## What you will do
Reproduce word for word the lines between the one containing "black bell: 6 -> 5" and the end of the entries below, both inclusive; leave out pictures.

## Extracted data
##########
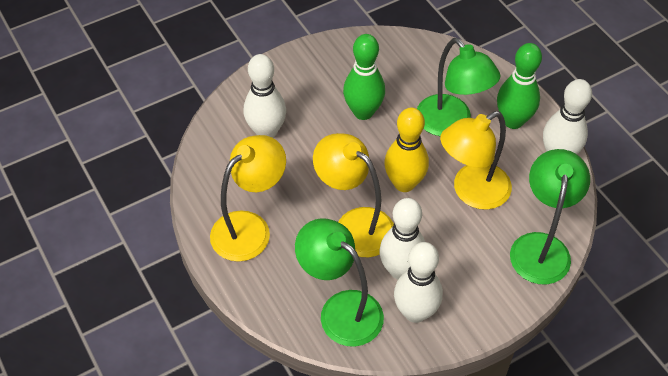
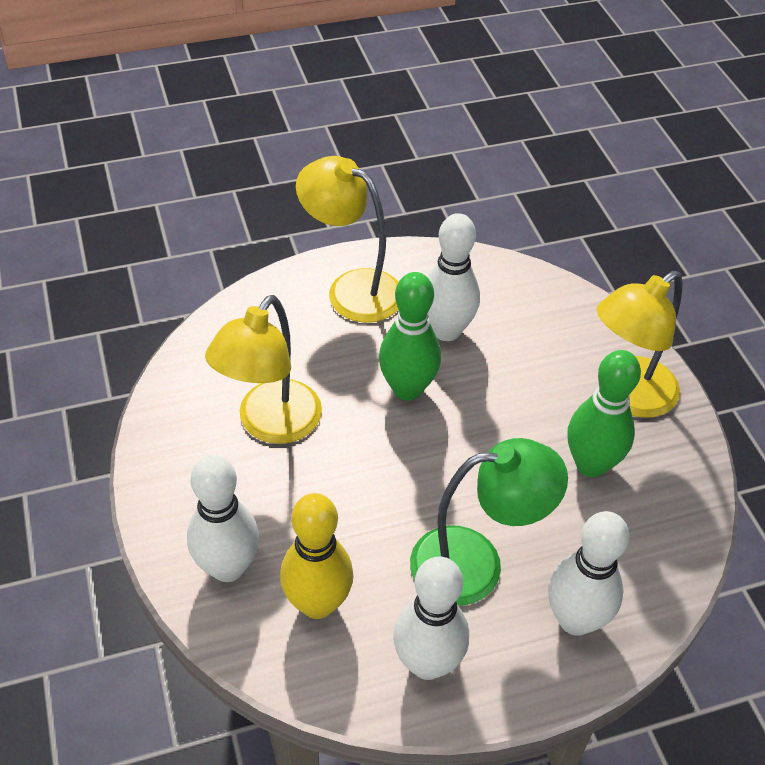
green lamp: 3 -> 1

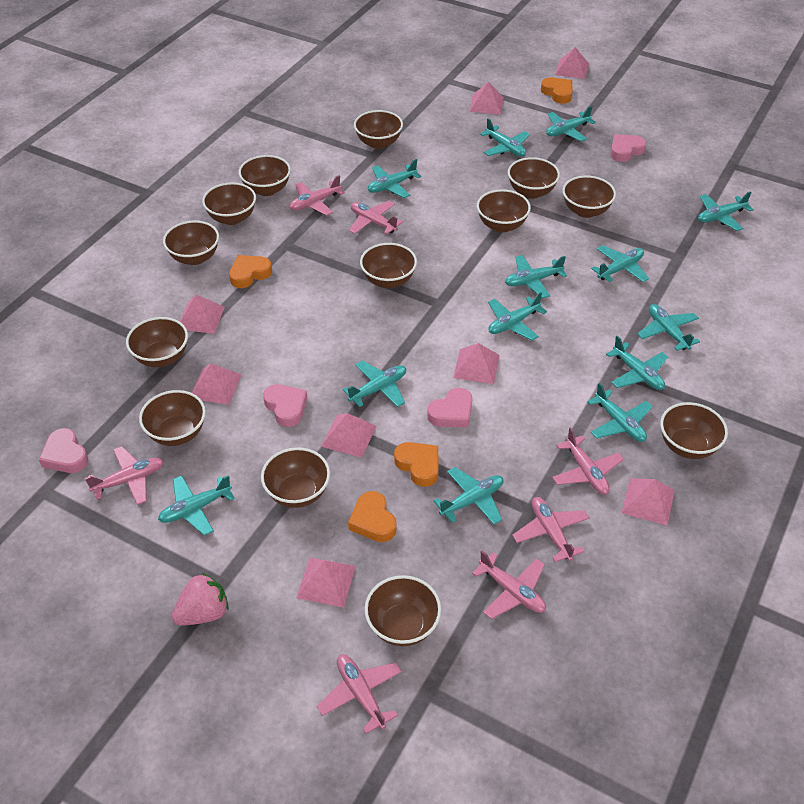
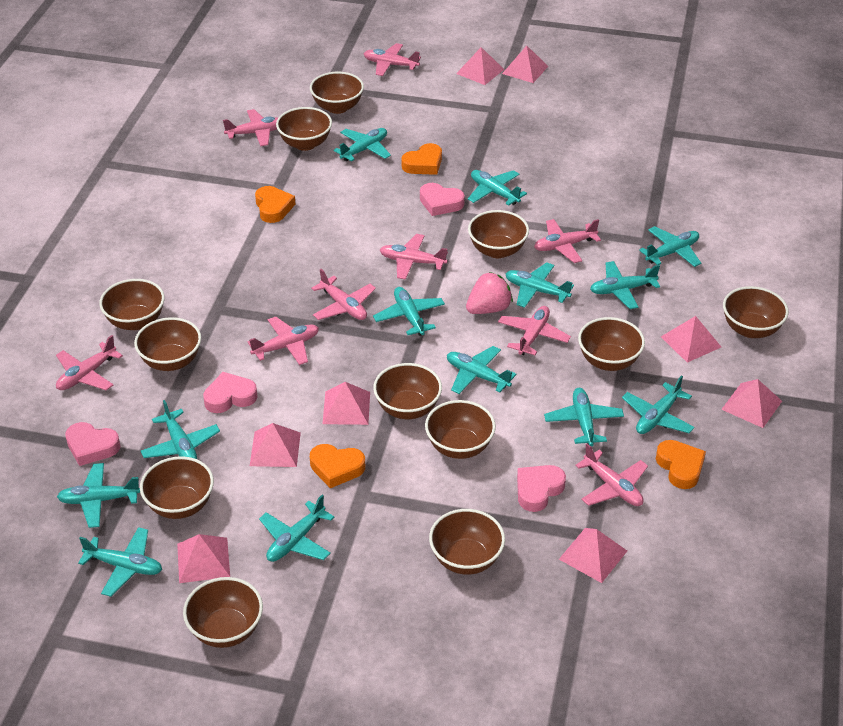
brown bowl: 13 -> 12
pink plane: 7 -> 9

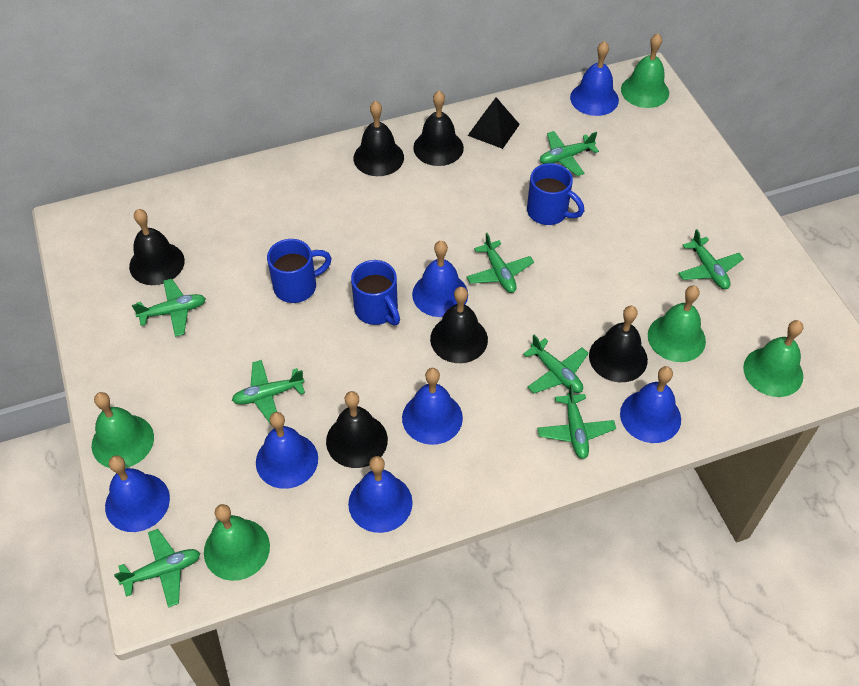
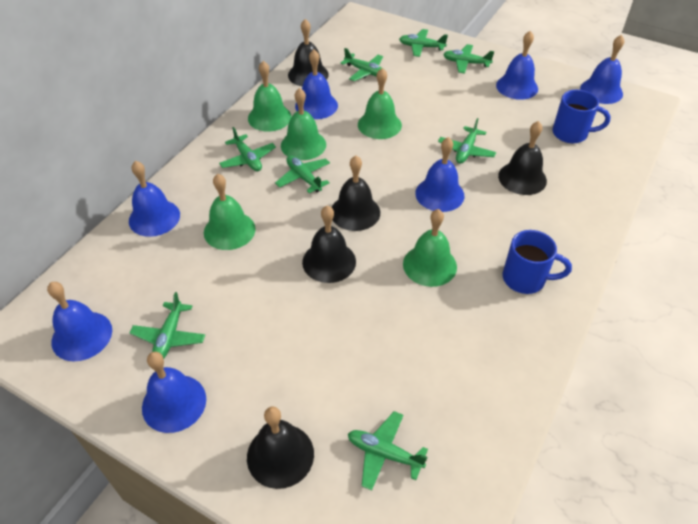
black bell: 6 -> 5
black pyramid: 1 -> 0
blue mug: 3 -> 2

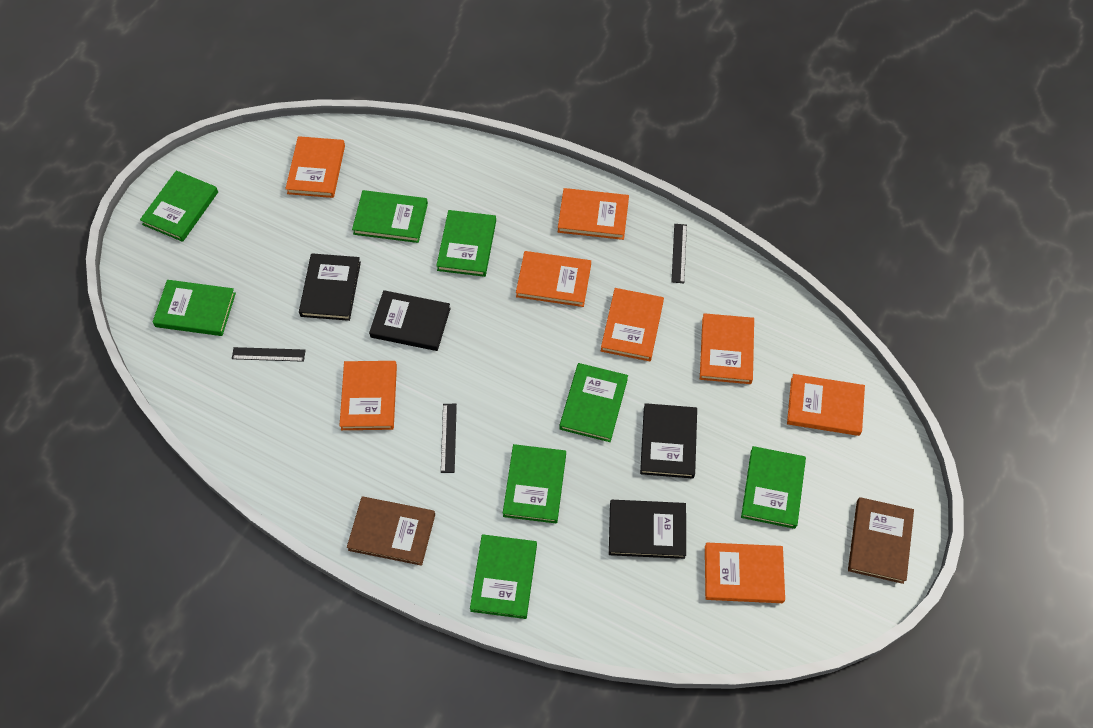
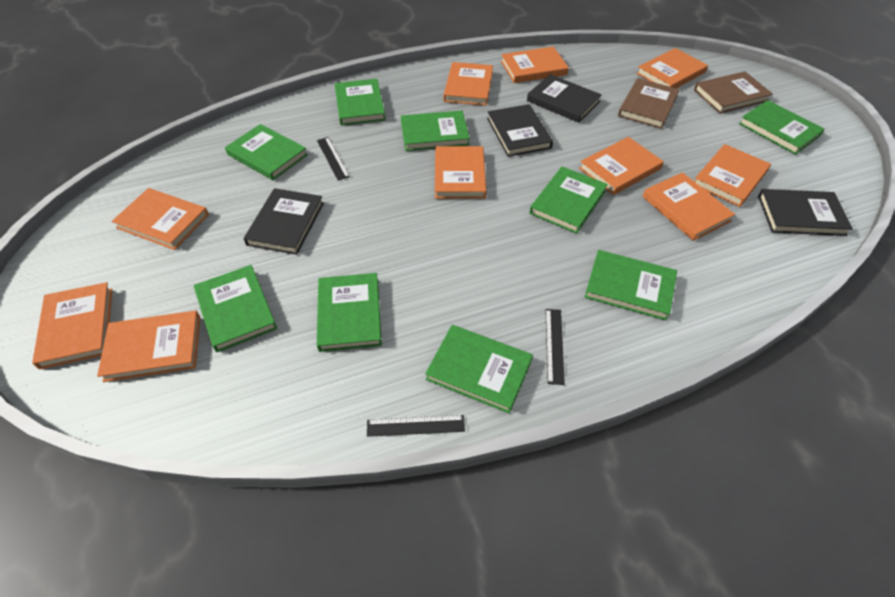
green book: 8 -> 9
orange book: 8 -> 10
##########
## Response to this exercise
black bell: 6 -> 5
black pyramid: 1 -> 0
blue mug: 3 -> 2

green book: 8 -> 9
orange book: 8 -> 10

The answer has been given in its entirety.